**Given data**:
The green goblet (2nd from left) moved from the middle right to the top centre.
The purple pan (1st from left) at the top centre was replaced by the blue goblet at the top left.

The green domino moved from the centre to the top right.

**Instructions to follow**: Write all the data out again, exactly.

**Result for this task**:
The green goblet (2nd from left) moved from the middle right to the top centre.
The purple pan (1st from left) at the top centre was replaced by the blue goblet at the top left.

The green domino moved from the centre to the top right.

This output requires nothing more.